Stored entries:
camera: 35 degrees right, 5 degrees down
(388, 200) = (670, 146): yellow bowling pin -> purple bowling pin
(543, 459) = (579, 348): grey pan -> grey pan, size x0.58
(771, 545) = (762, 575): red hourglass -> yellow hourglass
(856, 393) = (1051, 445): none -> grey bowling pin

◆ **Aim of the exercise**
Retype the entries exactly; leave nothing out.

◆ **Response area**
camera: 35 degrees right, 5 degrees down
(388, 200) = (670, 146): yellow bowling pin -> purple bowling pin
(543, 459) = (579, 348): grey pan -> grey pan, size x0.58
(771, 545) = (762, 575): red hourglass -> yellow hourglass
(856, 393) = (1051, 445): none -> grey bowling pin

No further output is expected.